───── Raw records
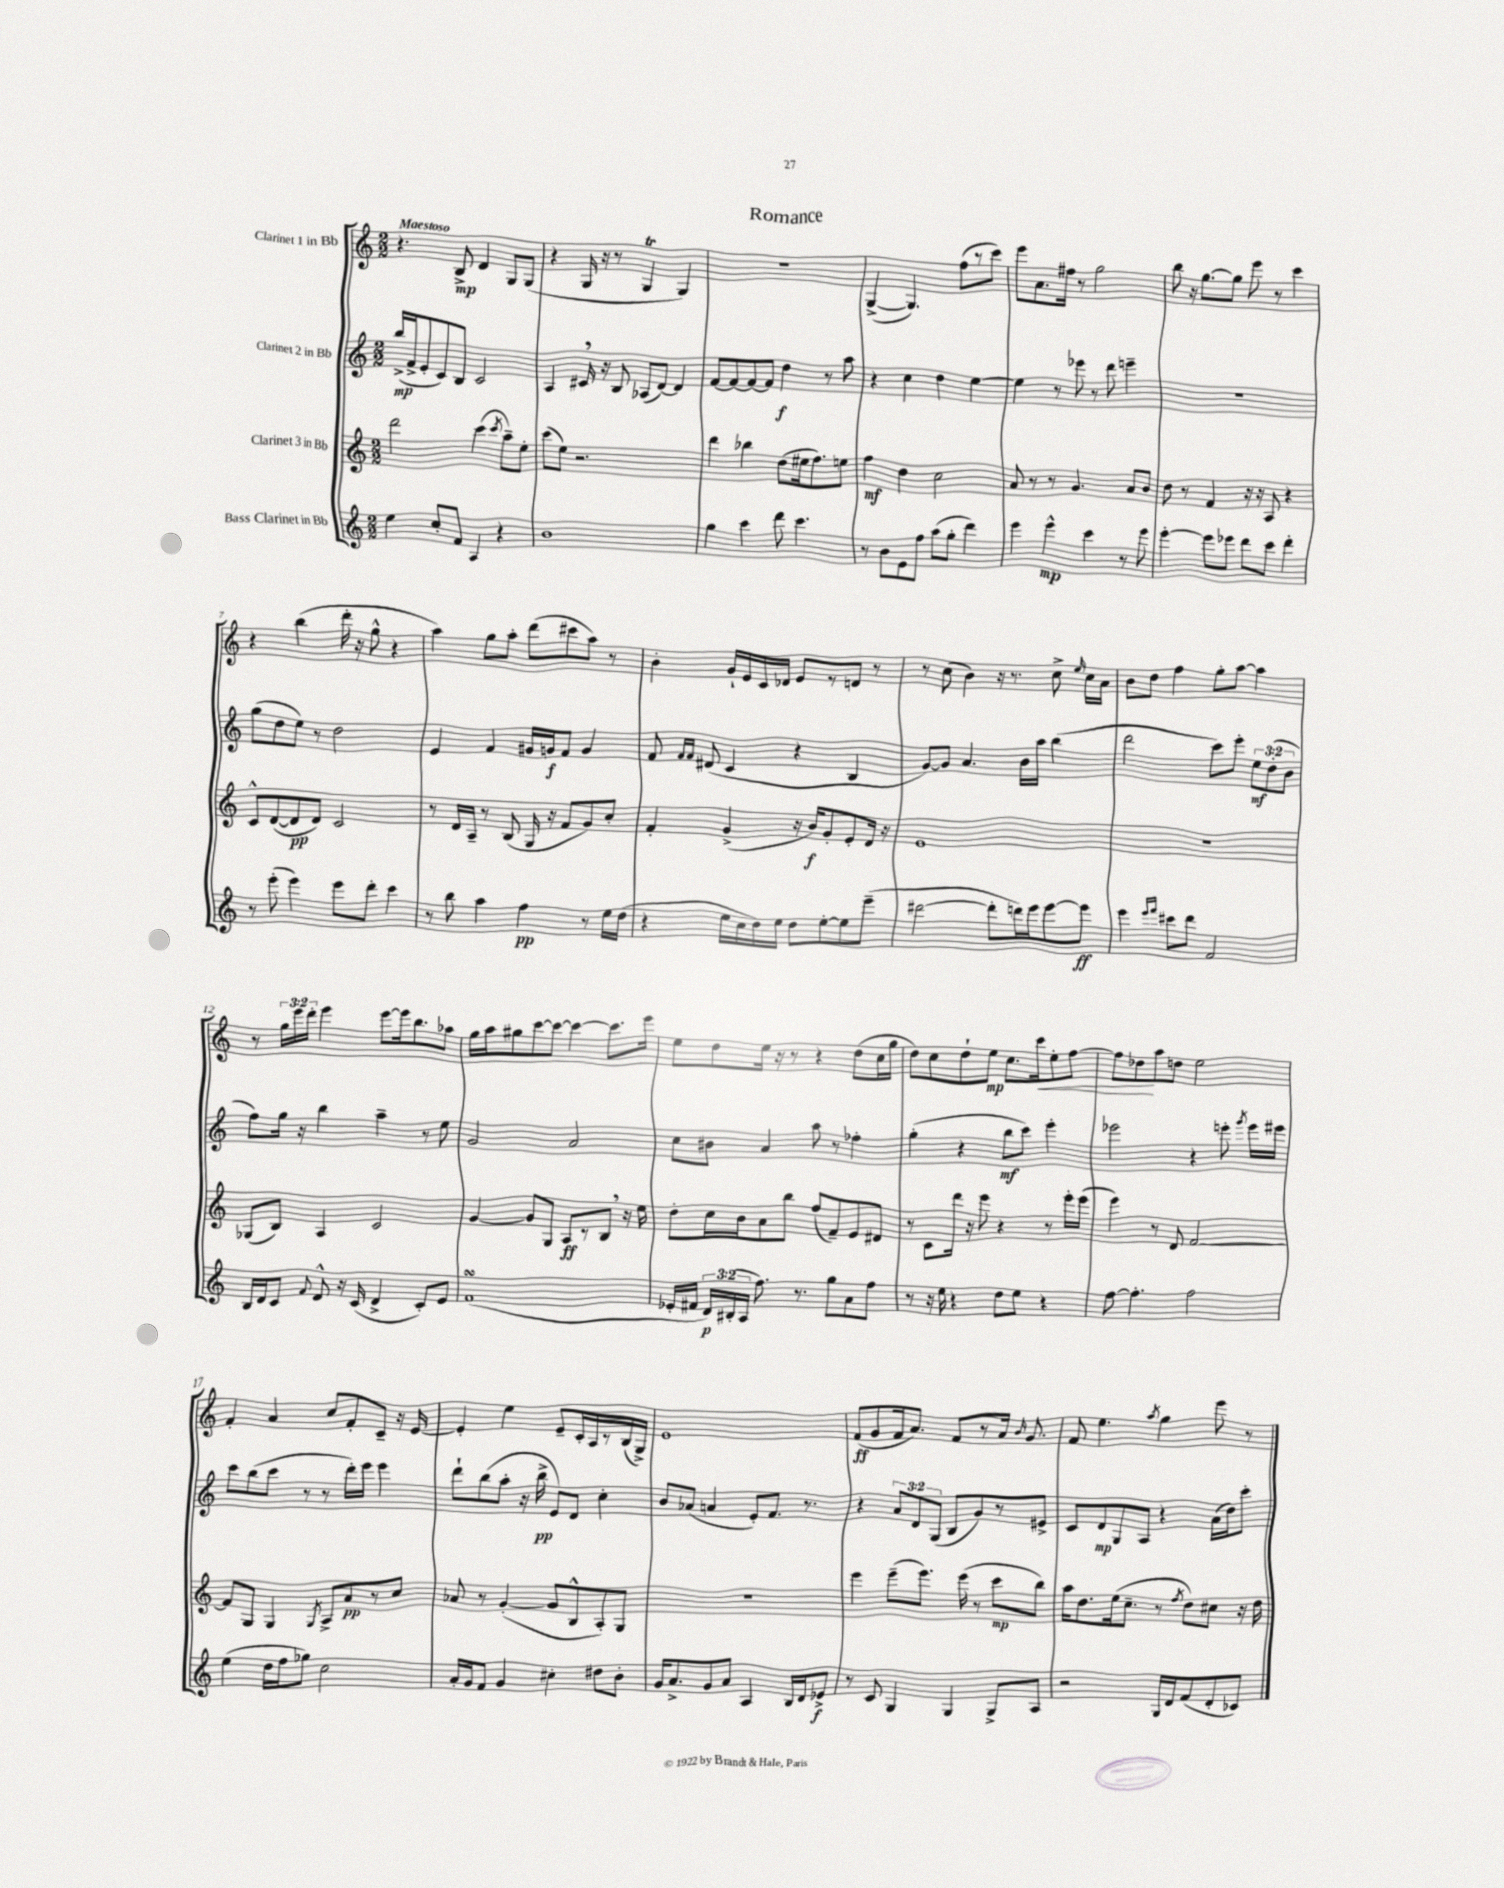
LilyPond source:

\header { title = "Romance" }
<<
\new StaffGroup <<
\new Staff = "s0" \with { instrumentName = "Clarinet 1 in Bb" } {
    \clef treble \key c \major \numericTimeSignature \time 2/2 \override Staff.TupletNumber.text = #tuplet-number::calc-fraction-text \tempo "Maestoso"
    \autoBeamOff r4. b8->\mp d'4 g8[ g8]( |
    r4 g16 r16 r8 g4\trill g4) |
    r1 |
    g4~->( g4.) f''8[( r8 c'''8]) |
    e'''8[ a'8. fis''16] r8 g''2 |
    b''8 r16 g''8.[~ g''8] e'''8 r8 c'''4 |
    r4 b''4( d'''16-. r16 g''8-^ r4 |
    a''4) g''8[ a''8]-. d'''8[( cis'''8 a''8]) r8 |
    b'4-. g'16[-! e'16 c'16 des'16] e'8[ r8 d'8] r8 |
    r8 c''8( b'4) r16 r8. c''8-> \grace { e''16 } c''16[ a'16] |
    b'8[ d''8] f''4 g''8[-. a''8]~ a''4 |
    r8 \tuplet 3/2 { g''16[ e'''16 d'''16]-. } e'''4 e'''8[~ e'''16 b''8. aes''8] |
    g''16[ a''16 gis''8 c'''8~ c'''8]~ c'''4~ c'''8.[ e'''16] |
    e''8[ d''8 e''16] r16 r8 r4 d''8[( c''16 g''16] |
    d''8[) c''8 d''8-! e''8]\mp c''8.[ c'''16\< e''8-. f''8]~ |
    f''8[ des''8\! a''8 d''8] e''2 |
    f'4-. a'4 c''8[ f'8-. c'8]-- r16 e'16~ |
    e'4-. e''4 e'8[-- c'16-. a16 r8 b16( g16]->) |
    e'1 |
    f'8[\ff( g'8 f'16 a'8.]) f'8[ r8 a'16] \grace { b'16 } g'8. |
    f'8 e''4. \acciaccatura { a''8 } g''4 e'''8 r8 \bar "|." |
}
\new Staff = "s1" \with { instrumentName = "Clarinet 2 in Bb" } {
    \clef treble \key c \major \numericTimeSignature \time 2/2 \override Staff.TupletNumber.text = #tuplet-number::calc-fraction-text
    \autoBeamOff b''16[->\mp( f'16-> e'8-. c'8) b8] c'2 |
    a4 cis'16 \breathe r16 b8 aes8[( d'8]~) d'4 |
    f'8[~ f'8~ f'8~ f'8] d''4\f r8 a''8 |
    r4 c''4 d''4 e''4~ |
    e''4 r8 ees'''8 r8 d'''8 e'''4-- |
    R1 |
    g''8[( d''8 e''8]) r8 d''2 |
    e'4 f'4 gis'16[ g'16\f f'8] g'4 |
    f'8 \grace { f'16[ f'16] } dis'8( c'4 r4 b4 |
    g'8[~) g'8] a'4. b'16[ a''16] b''4( |
    d'''2 c'''8[) e'''8]-. \tuplet 3/2 { e''8[\mf d''8-.( b'8] } |
    f''8[) g''16] r16 b''4 a''4-- r8 e''8 |
    g'2 a'2 |
    c''8[ bis'8] a'4 a''8 r8 fes''4-. |
    g''4-.( r4 b''8[\mf c'''8]) e'''4-. |
    ees'''2 r4 e'''8-. \acciaccatura { g'''8 } e'''16[ eis'''16] |
    c'''8[ b''8( c'''8] r8 r8 d'''16[-.) e'''16] e'''4 |
    d'''8[-! b''8( a''8]-. r16 b''16->\pp e'8[) d'8] c''4-. |
    b'8[ aes'8]( a'4 e'8[-.) f'8.] r8. |
    r4 \tuplet 3/2 { a'8[ d'8 g8]( } b8[ g'8) r8 eis'8]-> |
    c'8[ d'8\mp g8 a8] r4 a'16[( d''16) c'''8]-. \bar "|." |
}
\new Staff = "s2" \with { instrumentName = "Clarinet 3 in Bb" } {
    \clef treble \key c \major \numericTimeSignature \time 2/2
    \autoBeamOff d'''2 c'''4( \acciaccatura { c'''8 } a''8[--) e''8]-. |
    c'''8[( e''8]) r2. |
    d'''4 bes''4 d''8[( eis''16 f''8.) e''8] |
    f''4\mf d''4 c''2 |
    a'8 r8 r8 g'4. a'8[ b'8] |
    d''8 r8 f'4 r16 r16 a8 r4 |
    c'8[-^ d'8~( d'8\pp d'8]) c'2 |
    r8 d'16[ a16]-- r8 b8( g16 r16 f'8[ g'8) c''8]-. |
    f'4-. g'4->( r16 b'16[\f) g'8-. e'8-. d'16] r16 |
    e'1 |
    r1 |
    ges8[( b8]) a4 c'2 |
    g'4~ g'8[ g8] a8[\ff r8 b8] \breathe r16 e''16 |
    d''8[-. c''16 b'16 a'8 b''8] f''8[( f'8--) e'8 dis'8] |
    r8 c'8[ d'''16] r16 e'''8 r4 r8 e'''16[-. e'''16]( |
    e'''4) r8 d'8 f'2~ |
    f'8[ g8] g4 \acciaccatura { g8 } a8[-> a'8\pp r8 c''8] |
    aes'8 r8 g'4~-.( g'8[ b8-^ a8-.) g8] |
    R1 |
    e'''4 e'''8[--( e'''8.]) e'''16( r8 c'''8[\mp b''8]) |
    a''16[ d''8. e''16( c''8.]-- r8 \acciaccatura { f''8 } d''8[) cis''8] r16 d''16 \bar "|." |
}
\new Staff = "s3" \with { instrumentName = "Bass Clarinet in Bb" } {
    \clef treble \key c \major \numericTimeSignature \time 2/2 \override Staff.TupletNumber.text = #tuplet-number::calc-fraction-text
    \autoBeamOff e''4 c''8[-. f'8] a4 r4 |
    b'1 |
    g''4 c'''4 d'''8 c'''4. |
    r8 b'8[ e'8 f''8] a''8[( g''8]-. d'''4) |
    e'''4 e'''4-^\mp c'''4 r8 e'''8 |
    e'''4~-. e'''8[ ees'''8] d'''8[ c'''8] d'''4-. |
    r8 e'''8-.( e'''4) e'''8[ d'''8]-. c'''4 |
    r8 b''8 a''4 f''4\pp r8 e''16[ d''16]( |
    r4 e''16[ c''16 d''16) e''16] d''8[ e''8~-. e''8 e'''8]--( |
    dis'''2~ dis'''8[-. d'''16) e'''16 e'''8~ e'''8]\ff |
    e'''4 \grace { e'''16[ f'''16] } cis'''8[ d'''8] f'2 |
    b16[ d'16 c'8] \appoggiatura { f'8 } d'8-^ r16 c'16( d'4-> c'8[-.) e'8] |
    f'1\turn( |
    ees'16[-. fis'16] \tuplet 3/2 { d'16[\p) bis16-.( a16] } f''8.) r8. g''8[ a'8 f''8] |
    r8 r16 e''16 r4 d''8[ e''8] r4 |
    f''8~ f''4.-. f''2 |
    e''4( d''16[ f''16 ges''8]) c''2 |
    a'16[-. g'16 f'8] g'4 cis''4-. dis''8[ b'8]-. |
    g'16[ a'8.-> g'8 a'8] a4 b16[ d'16 ees'8]->\f |
    r8 c'8 g4 g4 g8[-> a8] |
    r2 g16[ d'16 f'8( d'8-. ces'8]) \bar "|." |
}
>>
>>
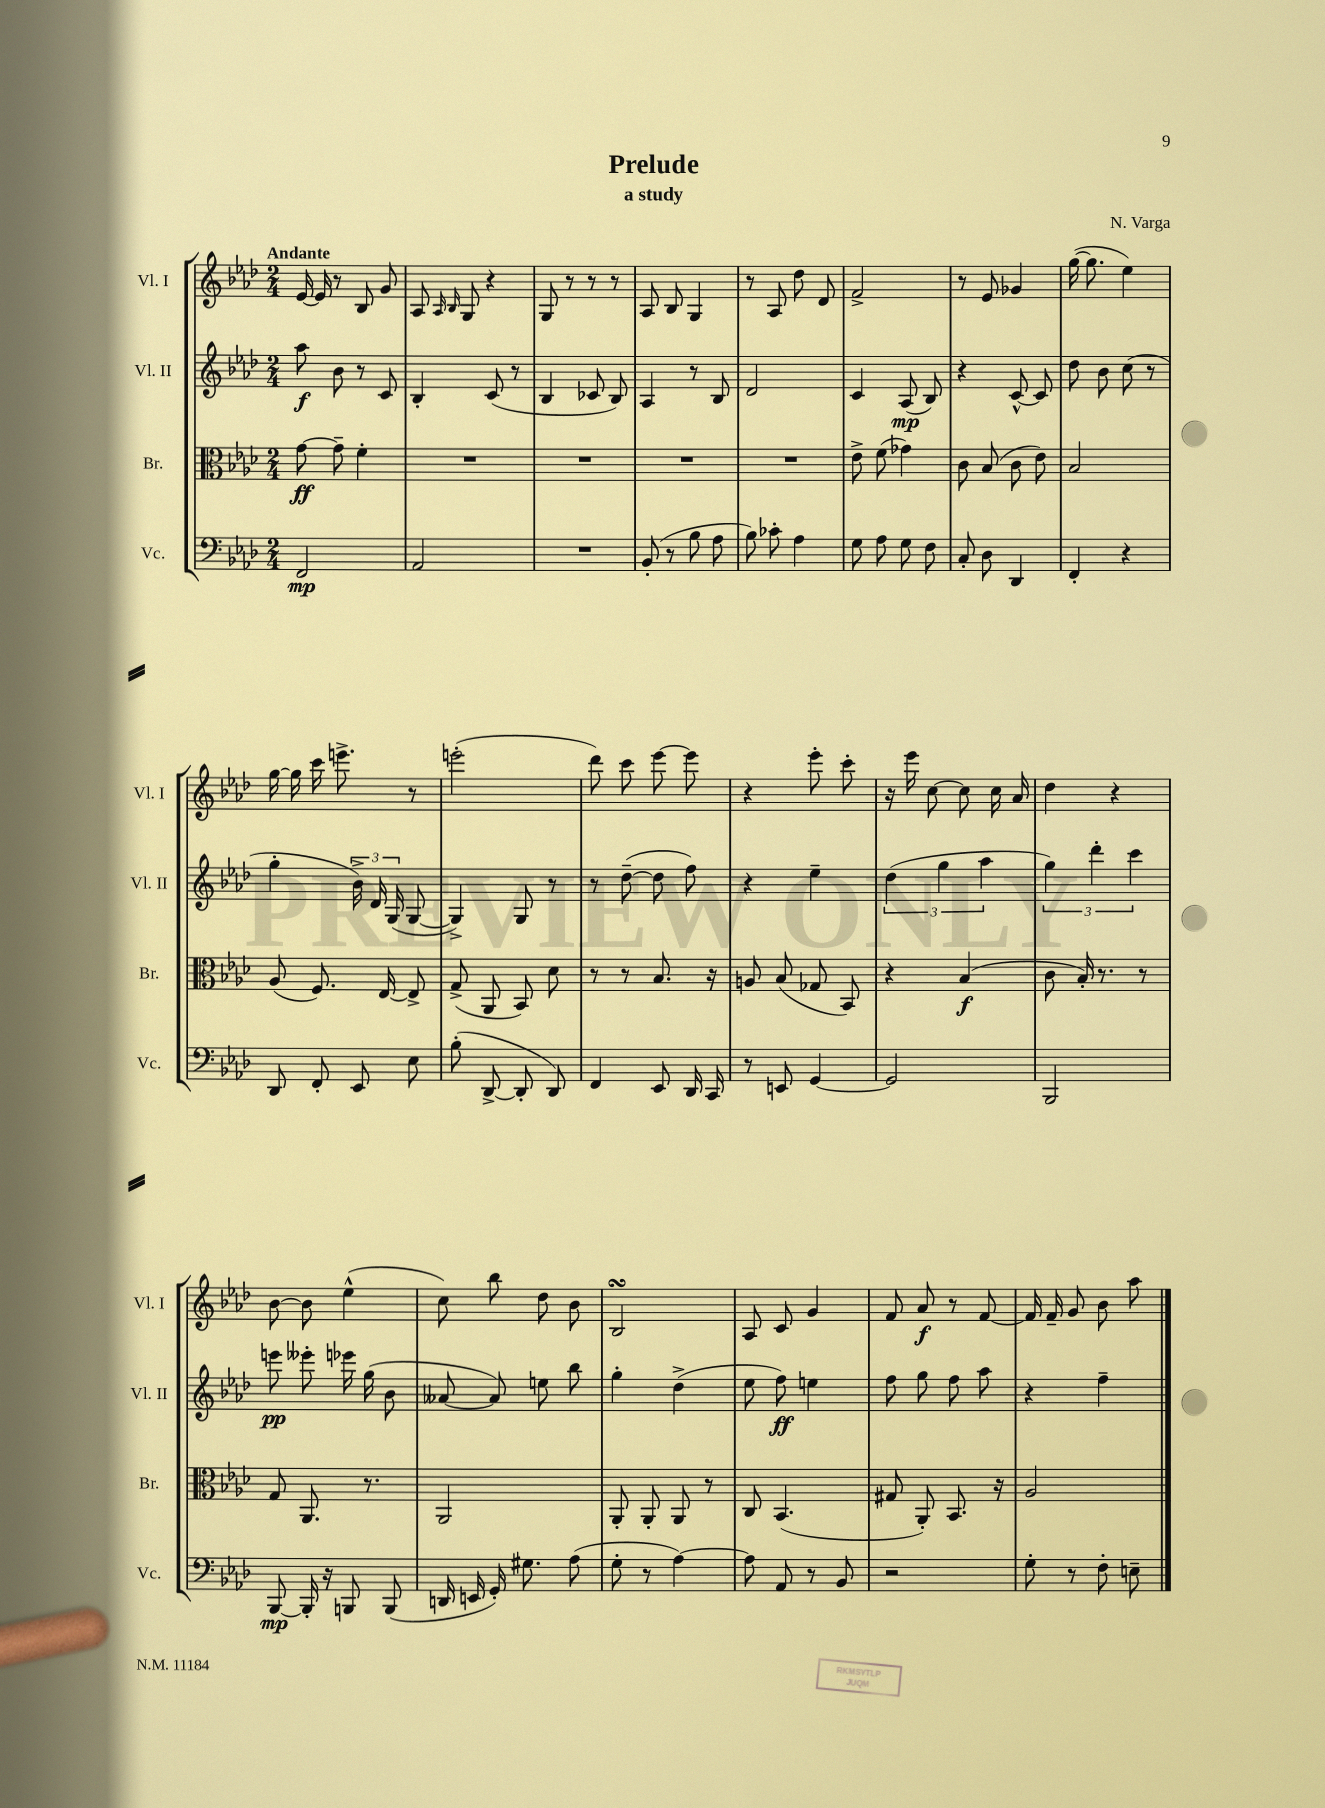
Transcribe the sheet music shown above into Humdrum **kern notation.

**kern	**kern	**kern	**kern
*staff4	*staff3	*staff2	*staff1
*clefF4	*clefC3	*clefG2	*clefG2
*k[b-e-a-d-]	*k[b-e-a-d-]	*k[b-e-a-d-]	*k[b-e-a-d-]
*M2/4	*M2/4	*M2/4	*M2/4
2FF/	[8g\	8aa-\	[16e-/
.	.	.	16e-/]
.	8g~\]	8b-\	8r
.	4f'\	8r	8B-/
.	.	8c/	8g/
=	=	=	=
2AA-/	2r	4B-'/	8A-/
.	.	.	16qqA-/
.	.	.	16qqB-/
.	.	.	8G/
.	.	(8c/	4r
.	.	8r	.
=	=	=	=
2r	2r	4B-/	8G/
.	.	.	8r
.	.	8c-/	8r
.	.	8B-/)	8r
=	=	=	=
(8BB-'/	2r	4A-/	8A-/
8r	.	.	8B-/
8B-\	.	8r	4G/
8A-\	.	8B-/	.
=	=	=	=
8B-\)	2r	2d-/	8r
8c-'\	.	.	8A-/
4A-\	.	.	8dd-\
.	.	.	8d-/
=	=	=	=
8G\	8e-^\	4c/	2f^/
8A-\	(8f\	.	.
8G\	4g-\)	(8A-/	.
8F\	.	8B-/)	.
=	=	=	=
8C'/	8c\	4r	8r
8D-\	(8B-/	.	8e-/
4DD-/	8c\	[8c^^/	4g-/
.	8e-\)	8c/]	.
=	=	=	=
4FF'/	2B-/	8dd-\	([16gg\
.	.	.	8.gg\]
.	.	8b-\	.
4r	.	(8cc\	4ee-\)
.	.	8r	.
=	=	=	=
8DD-/	(8A-/	4gg'\	[16gg\
.	.	.	16gg\]
8FF'/	8.F/)	.	16ccc\
.	.	.	8.eee^\
8EE-/	.	24b-^\)	.
.	.	24d-/	.
.	[16E-/	.	.
.	.	(24G/	.
8E-\	8E-^/]	[8G/	8r
=	=	=	=
(8B-'\	(8G^/	4G^/])	(2eee'\
[8DD-^/	8AA-/	.	.
8DD-'/]	8BB-/)	8G/	.
8DD-/)	8d-\	8r	.
=	=	=	=
4FF/	8r	8r	8ddd-\)
.	8r	([8dd-~\	8ccc\
8EE-/	8.B-/	8dd-\]	[8eee-\
16DD-/	.	8ff\)	8eee-\]
16CC/	16r	.	.
=	=	=	=
8r	8A/	4r	4r
8EE/	(8B-/	.	.
[4GG/	8G-/	4ee-~\	8eee-'\
.	8BB-/)	.	8ccc'\
=	=	=	=
2GG/]	4r	(6dd-\	16r
.	.	.	16eee-\
.	.	.	[8cc\
.	.	6gg\	.
.	(4B-/	.	8cc\]
.	.	6aa-\	.
.	.	.	16cc\
.	.	.	16a-/
=	=	=	=
2BBB-/	8c\	6gg\)	4dd-\
.	16B-'/)	.	.
.	.	6ddd-'\	.
.	8.r	.	.
.	.	.	4r
.	.	6ccc\	.
.	8r	.	.
=	=	=	=
[8BBB-/	8G/	8eee\	[8b-\
16BBB-'/]	8.AA-/	8eee--'\	8b-\]
16r	.	.	.
8BBB/	.	16eee-\	(4ee-^^\
.	8.r	(16gg\	.
(8BBB/	.	8b-\	.
=	=	=	=
16DD/	2AA-/	[8a--/	8cc\)
16EE/	.	.	.
16GG'/)	.	8a--/])	8bb-\
8.G#\	.	.	.
.	.	8ee\	8dd-\
(8A-\	.	8bb-\	8b-\
=	=	=	=
8G'\	8AA-'/	4gg'\	2B-/
8r	8AA-'/	.	.
[4A-\)	8AA-/	(4dd-^\	.
.	8r	.	.
=	=	=	=
8A-\]	8C/	8ee-\	8A-/
8AA-/	(4.BB-/	8ff\)	8c/
8r	.	4ee\	4g/
8BB-/	.	.	.
=	=	=	=
2r	8G#/	8ff\	8f/
.	8AA-'/)	8gg\	8a-/
.	8.BB-/	8ff\	8r
.	.	8aa-\	[8f/
.	16r	.	.
=	=	=	=
8G'\	2A-/	4r	16f/]
.	.	.	16f~/
8r	.	.	8g/
8F'\	.	4ff~\	8b-\
8E~\	.	.	8aa-\
==	==	==	==
*-	*-	*-	*-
──────────
Find every line in the rows that contains the string "treble", and copy each of those lines. Matching is case-sensitive.

    \clef treble \key c \major \numericTimeSignature \time 2/2 \override Staff.TupletNumber.text = #tuplet-number::calc-fraction-text \tempo "Maestoso"
    \clef treble \key c \major \numericTimeSignature \time 2/2 \override Staff.TupletNumber.text = #tuplet-number::calc-fraction-text
    \clef treble \key c \major \numericTimeSignature \time 2/2
    \clef treble \key c \major \numericTimeSignature \time 2/2 \override Staff.TupletNumber.text = #tuplet-number::calc-fraction-text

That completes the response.